[Available data Boundary: Start]
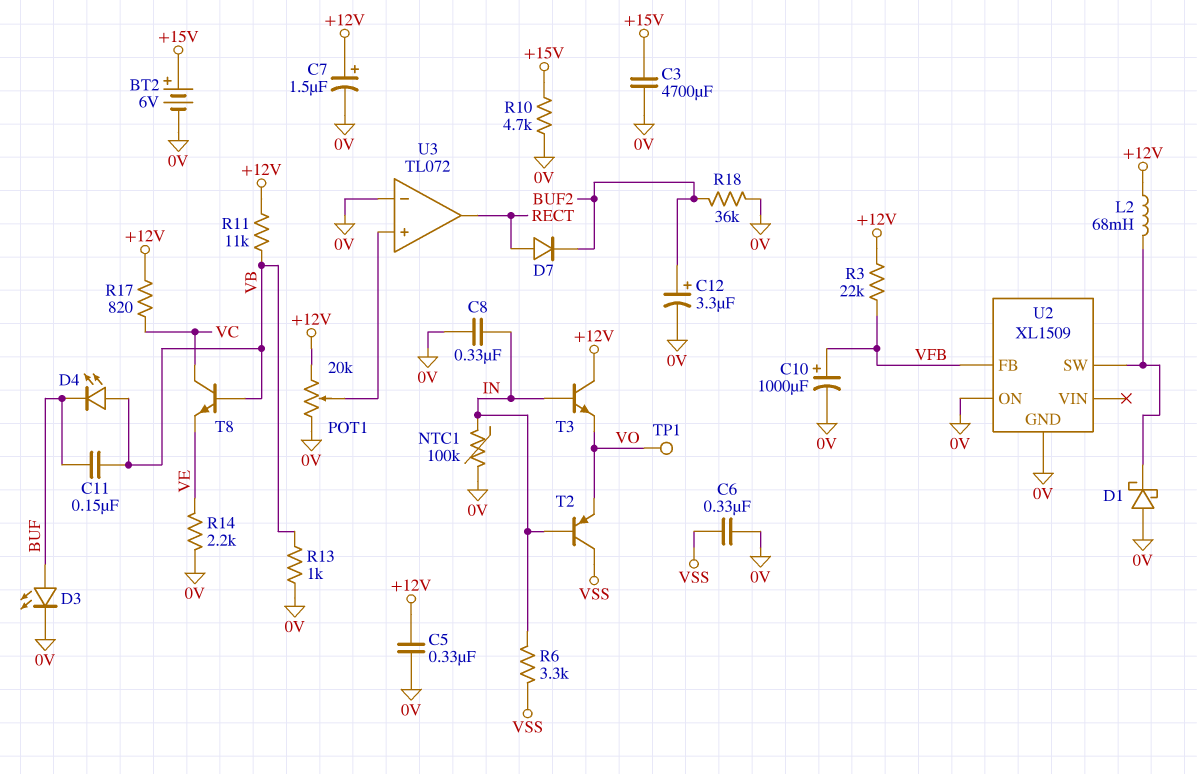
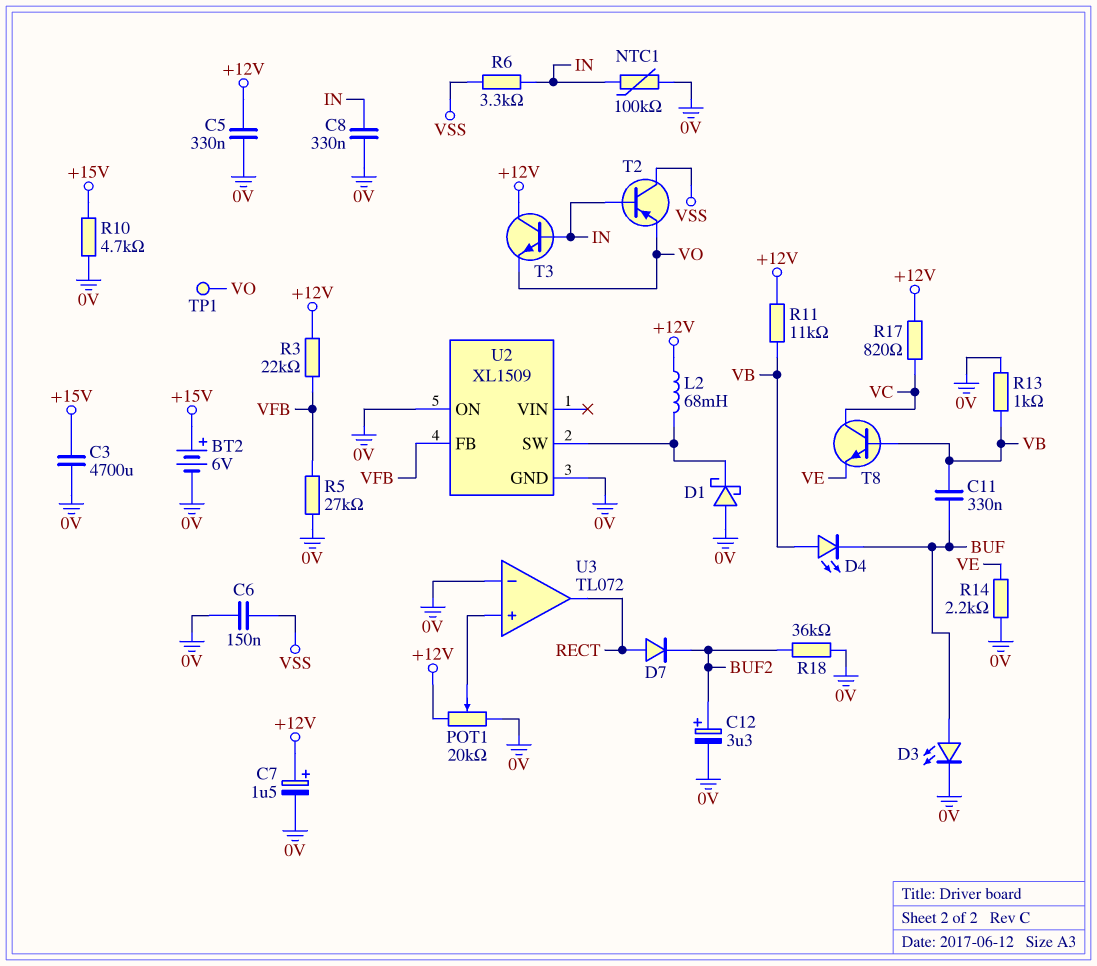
C6: 330nF (0V, VSS) -> 150nF (0V, VSS)
C10: 1000uF (plus VFB, minus 0V) -> none
C11: 150nF (BUF, VB) -> 330nF (BUF, VB)
R5: none -> 27k (0V, VFB)

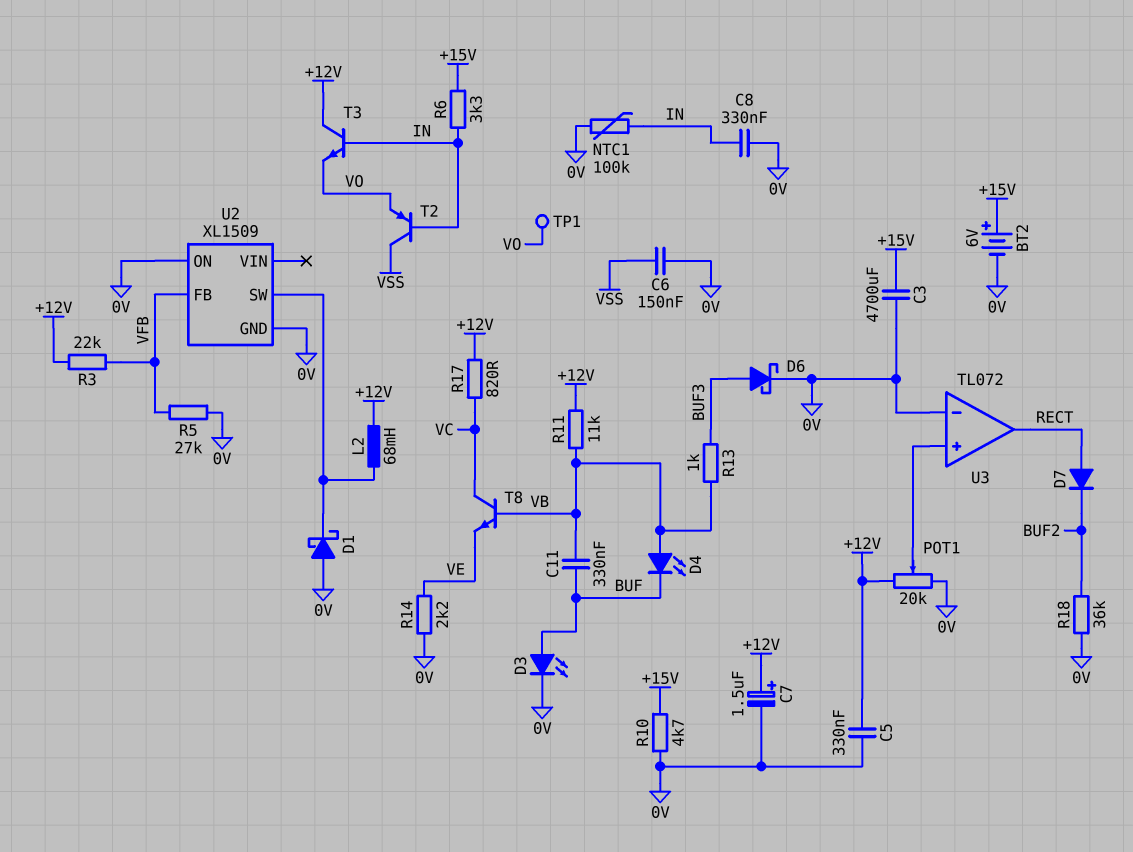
C12: 3.3uF (plus BUF2, minus 0V) -> none
D6: none -> schottky (A BUF3, K 0V)
R6: 3.3k (IN, VSS) -> 3.3k (+15V, IN)
R13: 1k (0V, VB) -> 1k (BUF3, VB)

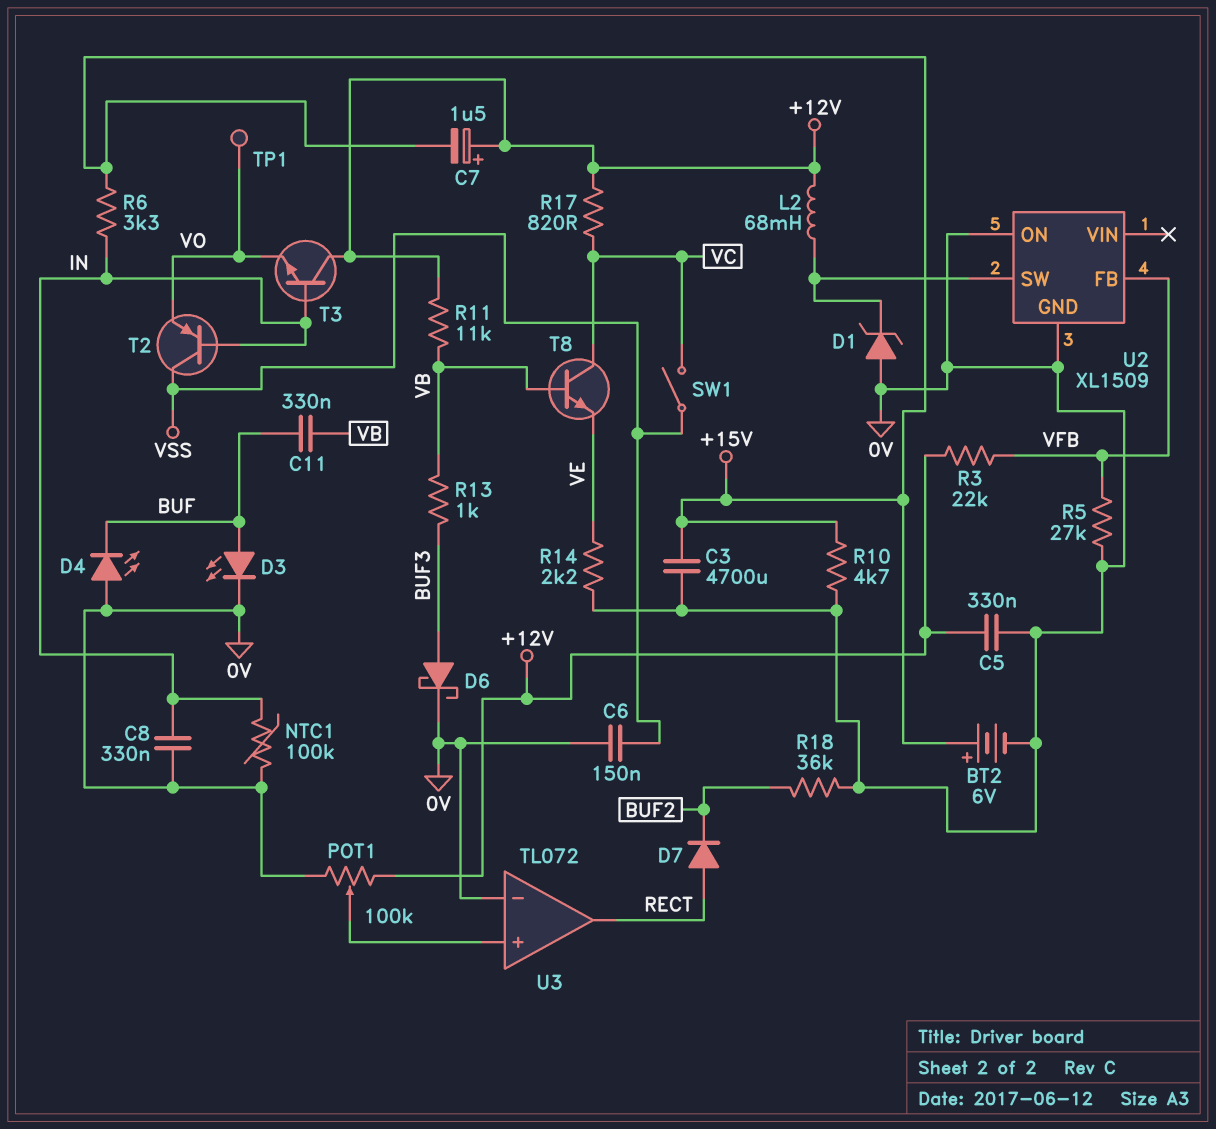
C7: 1.5uF (plus +12V, minus 0V) -> 1.5uF (plus +12V, minus +15V)
D1: schottky (A 0V, K U2/SW) -> zener (A 0V, K U2/SW)
D4: LED (A VB, K BUF) -> LED (A 0V, K BUF)
POT1: 20k (+12V, 0V, wiper U3/in+) -> 100k (+12V, 0V, wiper U3/in+)
SW1: none -> switch (VC, VSS)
[Available data Boundary: End]
*What you should do:*
Give back exactly the lines from the one containing "C7: 1.5uF (plus" through the last line of the records.

*Result for this exercise:*
C7: 1.5uF (plus +12V, minus 0V) -> 1.5uF (plus +12V, minus +15V)
D1: schottky (A 0V, K U2/SW) -> zener (A 0V, K U2/SW)
D4: LED (A VB, K BUF) -> LED (A 0V, K BUF)
POT1: 20k (+12V, 0V, wiper U3/in+) -> 100k (+12V, 0V, wiper U3/in+)
SW1: none -> switch (VC, VSS)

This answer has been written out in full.